[Source records]
****************************************
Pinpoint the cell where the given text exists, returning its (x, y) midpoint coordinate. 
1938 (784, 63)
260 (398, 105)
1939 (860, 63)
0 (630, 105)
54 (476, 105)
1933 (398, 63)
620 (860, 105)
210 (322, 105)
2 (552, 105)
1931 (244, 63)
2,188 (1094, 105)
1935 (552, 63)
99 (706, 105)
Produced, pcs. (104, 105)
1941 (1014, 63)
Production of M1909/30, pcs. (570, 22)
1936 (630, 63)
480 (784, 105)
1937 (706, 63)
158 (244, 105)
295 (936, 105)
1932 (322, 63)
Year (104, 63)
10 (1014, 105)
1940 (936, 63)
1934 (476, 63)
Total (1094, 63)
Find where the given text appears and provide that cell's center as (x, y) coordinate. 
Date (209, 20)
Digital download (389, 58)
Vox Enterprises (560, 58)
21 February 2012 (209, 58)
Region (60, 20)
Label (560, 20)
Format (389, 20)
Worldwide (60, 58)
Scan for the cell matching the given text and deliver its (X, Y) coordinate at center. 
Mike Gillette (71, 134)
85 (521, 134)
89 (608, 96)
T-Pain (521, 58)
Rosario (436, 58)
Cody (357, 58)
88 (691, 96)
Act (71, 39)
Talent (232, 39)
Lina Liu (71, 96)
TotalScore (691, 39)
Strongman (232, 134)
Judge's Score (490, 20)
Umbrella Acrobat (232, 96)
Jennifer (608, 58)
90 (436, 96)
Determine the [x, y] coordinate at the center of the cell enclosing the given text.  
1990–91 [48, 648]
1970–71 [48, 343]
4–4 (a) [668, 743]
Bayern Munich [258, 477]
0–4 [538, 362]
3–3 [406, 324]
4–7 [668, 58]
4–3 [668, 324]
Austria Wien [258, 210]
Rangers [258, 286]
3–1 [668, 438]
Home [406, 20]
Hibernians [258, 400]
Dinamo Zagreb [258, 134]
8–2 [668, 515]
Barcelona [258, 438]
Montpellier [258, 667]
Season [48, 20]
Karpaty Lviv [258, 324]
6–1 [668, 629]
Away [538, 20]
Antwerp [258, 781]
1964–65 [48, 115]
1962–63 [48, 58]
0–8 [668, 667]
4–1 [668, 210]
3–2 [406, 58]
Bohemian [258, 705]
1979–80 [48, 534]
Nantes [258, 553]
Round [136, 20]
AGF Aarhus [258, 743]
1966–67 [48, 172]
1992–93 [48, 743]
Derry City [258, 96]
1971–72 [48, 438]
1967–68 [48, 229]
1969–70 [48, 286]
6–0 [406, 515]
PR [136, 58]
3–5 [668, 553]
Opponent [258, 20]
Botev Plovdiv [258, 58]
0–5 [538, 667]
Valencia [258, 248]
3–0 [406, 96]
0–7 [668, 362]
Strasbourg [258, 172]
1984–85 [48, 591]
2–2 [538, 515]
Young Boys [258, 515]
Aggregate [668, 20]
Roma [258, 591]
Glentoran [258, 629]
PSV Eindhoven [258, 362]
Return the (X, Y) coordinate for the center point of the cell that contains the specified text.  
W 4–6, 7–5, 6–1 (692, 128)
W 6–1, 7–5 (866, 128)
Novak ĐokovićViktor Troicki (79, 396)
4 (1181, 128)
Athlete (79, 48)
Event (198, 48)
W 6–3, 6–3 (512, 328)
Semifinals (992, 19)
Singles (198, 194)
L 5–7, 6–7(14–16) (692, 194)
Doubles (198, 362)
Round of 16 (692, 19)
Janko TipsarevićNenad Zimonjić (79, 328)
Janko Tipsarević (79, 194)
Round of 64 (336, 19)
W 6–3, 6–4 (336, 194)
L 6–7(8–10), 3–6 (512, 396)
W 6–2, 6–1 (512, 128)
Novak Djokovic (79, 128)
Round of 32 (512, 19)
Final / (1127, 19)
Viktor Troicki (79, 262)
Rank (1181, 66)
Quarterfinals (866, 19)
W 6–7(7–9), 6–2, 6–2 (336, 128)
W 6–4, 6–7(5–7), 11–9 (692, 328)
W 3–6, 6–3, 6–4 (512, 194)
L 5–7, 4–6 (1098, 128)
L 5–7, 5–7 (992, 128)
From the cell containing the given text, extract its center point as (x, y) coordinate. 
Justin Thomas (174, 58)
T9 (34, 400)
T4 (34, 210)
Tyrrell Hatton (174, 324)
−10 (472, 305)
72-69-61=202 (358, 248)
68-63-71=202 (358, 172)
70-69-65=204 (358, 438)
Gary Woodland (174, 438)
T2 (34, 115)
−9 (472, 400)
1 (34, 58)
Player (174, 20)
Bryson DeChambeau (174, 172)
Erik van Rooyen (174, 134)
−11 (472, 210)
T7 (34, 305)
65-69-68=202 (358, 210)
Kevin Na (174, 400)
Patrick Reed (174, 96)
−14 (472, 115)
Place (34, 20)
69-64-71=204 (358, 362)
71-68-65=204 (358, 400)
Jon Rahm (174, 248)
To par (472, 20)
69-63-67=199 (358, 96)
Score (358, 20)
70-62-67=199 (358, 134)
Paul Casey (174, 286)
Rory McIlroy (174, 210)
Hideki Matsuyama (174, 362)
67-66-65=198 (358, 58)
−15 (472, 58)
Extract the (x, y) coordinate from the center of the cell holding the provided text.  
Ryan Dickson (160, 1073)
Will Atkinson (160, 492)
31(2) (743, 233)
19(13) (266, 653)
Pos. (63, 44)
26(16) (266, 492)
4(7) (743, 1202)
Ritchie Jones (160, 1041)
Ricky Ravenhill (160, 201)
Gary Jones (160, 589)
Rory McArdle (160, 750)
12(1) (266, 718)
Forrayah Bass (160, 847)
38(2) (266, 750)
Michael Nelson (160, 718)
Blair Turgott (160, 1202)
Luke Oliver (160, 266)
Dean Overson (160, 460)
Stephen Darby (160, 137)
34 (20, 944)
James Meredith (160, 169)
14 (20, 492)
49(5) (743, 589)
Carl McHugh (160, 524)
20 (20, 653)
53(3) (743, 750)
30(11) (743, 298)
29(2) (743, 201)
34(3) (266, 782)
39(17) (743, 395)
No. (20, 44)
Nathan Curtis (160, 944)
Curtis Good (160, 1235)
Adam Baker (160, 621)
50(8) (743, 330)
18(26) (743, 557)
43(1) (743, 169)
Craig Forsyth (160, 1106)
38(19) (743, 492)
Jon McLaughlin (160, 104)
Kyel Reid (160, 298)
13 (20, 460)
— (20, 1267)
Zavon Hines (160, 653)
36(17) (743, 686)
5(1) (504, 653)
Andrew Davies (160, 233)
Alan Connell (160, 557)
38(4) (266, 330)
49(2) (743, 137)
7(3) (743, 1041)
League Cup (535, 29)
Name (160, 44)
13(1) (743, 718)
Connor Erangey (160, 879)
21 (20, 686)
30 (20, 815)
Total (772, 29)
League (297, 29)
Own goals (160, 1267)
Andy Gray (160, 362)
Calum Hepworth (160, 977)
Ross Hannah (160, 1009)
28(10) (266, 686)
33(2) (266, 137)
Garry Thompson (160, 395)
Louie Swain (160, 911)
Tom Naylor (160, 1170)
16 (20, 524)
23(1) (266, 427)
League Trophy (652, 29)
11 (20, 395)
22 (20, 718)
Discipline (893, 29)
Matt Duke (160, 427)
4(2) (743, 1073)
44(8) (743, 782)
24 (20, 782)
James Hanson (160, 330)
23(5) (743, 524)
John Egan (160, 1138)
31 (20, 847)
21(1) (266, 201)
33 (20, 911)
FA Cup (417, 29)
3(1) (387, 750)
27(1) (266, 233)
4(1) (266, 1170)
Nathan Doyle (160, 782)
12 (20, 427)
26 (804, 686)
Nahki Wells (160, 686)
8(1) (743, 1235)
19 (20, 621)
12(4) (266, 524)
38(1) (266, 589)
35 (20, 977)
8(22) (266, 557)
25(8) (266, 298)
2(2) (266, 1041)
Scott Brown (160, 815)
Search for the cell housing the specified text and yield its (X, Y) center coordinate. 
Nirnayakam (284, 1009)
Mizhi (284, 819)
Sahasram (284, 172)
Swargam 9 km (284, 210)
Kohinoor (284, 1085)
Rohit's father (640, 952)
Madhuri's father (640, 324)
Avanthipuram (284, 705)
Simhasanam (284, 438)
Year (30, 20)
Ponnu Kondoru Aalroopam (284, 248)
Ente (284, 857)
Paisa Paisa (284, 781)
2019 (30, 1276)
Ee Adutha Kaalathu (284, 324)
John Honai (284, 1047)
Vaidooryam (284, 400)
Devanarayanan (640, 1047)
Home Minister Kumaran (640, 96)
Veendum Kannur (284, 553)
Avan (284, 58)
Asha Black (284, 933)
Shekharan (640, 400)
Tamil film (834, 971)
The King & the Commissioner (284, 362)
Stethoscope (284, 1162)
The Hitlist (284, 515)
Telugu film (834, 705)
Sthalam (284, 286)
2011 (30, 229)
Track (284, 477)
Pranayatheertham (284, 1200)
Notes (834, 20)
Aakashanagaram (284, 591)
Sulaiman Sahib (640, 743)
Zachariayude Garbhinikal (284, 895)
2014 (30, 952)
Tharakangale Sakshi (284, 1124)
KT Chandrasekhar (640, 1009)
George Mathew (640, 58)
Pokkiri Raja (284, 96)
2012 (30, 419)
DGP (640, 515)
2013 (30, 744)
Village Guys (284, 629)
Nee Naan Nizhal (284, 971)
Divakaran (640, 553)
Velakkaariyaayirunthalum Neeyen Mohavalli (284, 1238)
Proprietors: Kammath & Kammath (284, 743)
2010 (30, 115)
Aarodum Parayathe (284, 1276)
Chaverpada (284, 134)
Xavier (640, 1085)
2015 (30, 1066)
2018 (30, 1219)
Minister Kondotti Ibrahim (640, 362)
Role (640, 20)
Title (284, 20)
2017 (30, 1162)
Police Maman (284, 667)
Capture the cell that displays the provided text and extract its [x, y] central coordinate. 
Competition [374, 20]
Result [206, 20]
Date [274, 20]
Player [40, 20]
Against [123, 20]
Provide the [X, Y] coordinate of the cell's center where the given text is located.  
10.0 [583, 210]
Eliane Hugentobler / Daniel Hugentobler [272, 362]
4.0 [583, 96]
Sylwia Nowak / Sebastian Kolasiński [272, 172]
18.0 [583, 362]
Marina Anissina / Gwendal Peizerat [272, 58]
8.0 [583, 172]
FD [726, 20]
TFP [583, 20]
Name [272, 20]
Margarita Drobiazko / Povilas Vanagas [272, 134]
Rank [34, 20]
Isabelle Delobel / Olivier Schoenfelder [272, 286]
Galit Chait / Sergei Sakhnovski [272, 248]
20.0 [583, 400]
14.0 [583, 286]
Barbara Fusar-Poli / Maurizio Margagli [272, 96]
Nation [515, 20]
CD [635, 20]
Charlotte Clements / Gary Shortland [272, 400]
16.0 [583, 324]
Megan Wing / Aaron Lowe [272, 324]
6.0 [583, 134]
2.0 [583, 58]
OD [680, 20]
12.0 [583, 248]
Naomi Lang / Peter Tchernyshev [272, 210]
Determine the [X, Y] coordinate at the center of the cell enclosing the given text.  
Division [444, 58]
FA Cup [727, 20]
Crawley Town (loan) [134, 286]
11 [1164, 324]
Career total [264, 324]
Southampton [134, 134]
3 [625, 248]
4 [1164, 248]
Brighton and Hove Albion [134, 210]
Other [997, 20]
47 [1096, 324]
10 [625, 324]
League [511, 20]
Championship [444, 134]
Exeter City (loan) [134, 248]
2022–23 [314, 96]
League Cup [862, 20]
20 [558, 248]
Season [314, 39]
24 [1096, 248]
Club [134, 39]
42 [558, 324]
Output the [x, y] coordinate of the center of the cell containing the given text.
****************************************
Output everything from the first line of the entries down to the line containing "2–2 [538, 515]", both ends included, as a numbered list without blank lines.

● Written response
1. Pinpoint the cell where the given text exists, returning its (x, y) midpoint coordinate. 
2. 1938 (784, 63)
3. 260 (398, 105)
4. 1939 (860, 63)
5. 0 (630, 105)
6. 54 (476, 105)
7. 1933 (398, 63)
8. 620 (860, 105)
9. 210 (322, 105)
10. 2 (552, 105)
11. 1931 (244, 63)
12. 2,188 (1094, 105)
13. 1935 (552, 63)
14. 99 (706, 105)
15. Produced, pcs. (104, 105)
16. 1941 (1014, 63)
17. Production of M1909/30, pcs. (570, 22)
18. 1936 (630, 63)
19. 480 (784, 105)
20. 1937 (706, 63)
21. 158 (244, 105)
22. 295 (936, 105)
23. 1932 (322, 63)
24. Year (104, 63)
25. 10 (1014, 105)
26. 1940 (936, 63)
27. 1934 (476, 63)
28. Total (1094, 63)
29. Find where the given text appears and provide that cell's center as (x, y) coordinate. 
30. Date (209, 20)
31. Digital download (389, 58)
32. Vox Enterprises (560, 58)
33. 21 February 2012 (209, 58)
34. Region (60, 20)
35. Label (560, 20)
36. Format (389, 20)
37. Worldwide (60, 58)
38. Scan for the cell matching the given text and deliver its (X, Y) coordinate at center. 
39. Mike Gillette (71, 134)
40. 85 (521, 134)
41. 89 (608, 96)
42. T-Pain (521, 58)
43. Rosario (436, 58)
44. Cody (357, 58)
45. 88 (691, 96)
46. Act (71, 39)
47. Talent (232, 39)
48. Lina Liu (71, 96)
49. TotalScore (691, 39)
50. Strongman (232, 134)
51. Judge's Score (490, 20)
52. Umbrella Acrobat (232, 96)
53. Jennifer (608, 58)
54. 90 (436, 96)
55. Determine the [x, y] coordinate at the center of the cell enclosing the given text.  
56. 1990–91 [48, 648]
57. 1970–71 [48, 343]
58. 4–4 (a) [668, 743]
59. Bayern Munich [258, 477]
60. 0–4 [538, 362]
61. 3–3 [406, 324]
62. 4–7 [668, 58]
63. 4–3 [668, 324]
64. Austria Wien [258, 210]
65. Rangers [258, 286]
66. 3–1 [668, 438]
67. Home [406, 20]
68. Hibernians [258, 400]
69. Dinamo Zagreb [258, 134]
70. 8–2 [668, 515]
71. Barcelona [258, 438]
72. Montpellier [258, 667]
73. Season [48, 20]
74. Karpaty Lviv [258, 324]
75. 6–1 [668, 629]
76. Away [538, 20]
77. Antwerp [258, 781]
78. 1964–65 [48, 115]
79. 1962–63 [48, 58]
80. 0–8 [668, 667]
81. 4–1 [668, 210]
82. 3–2 [406, 58]
83. Bohemian [258, 705]
84. 1979–80 [48, 534]
85. Nantes [258, 553]
86. Round [136, 20]
87. AGF Aarhus [258, 743]
88. 1966–67 [48, 172]
89. 1992–93 [48, 743]
90. Derry City [258, 96]
91. 1971–72 [48, 438]
92. 1967–68 [48, 229]
93. 1969–70 [48, 286]
94. 6–0 [406, 515]
95. PR [136, 58]
96. 3–5 [668, 553]
97. Opponent [258, 20]
98. Botev Plovdiv [258, 58]
99. 0–5 [538, 667]
100. Valencia [258, 248]
101. 3–0 [406, 96]
102. 0–7 [668, 362]
103. Strasbourg [258, 172]
104. 1984–85 [48, 591]
105. 2–2 [538, 515]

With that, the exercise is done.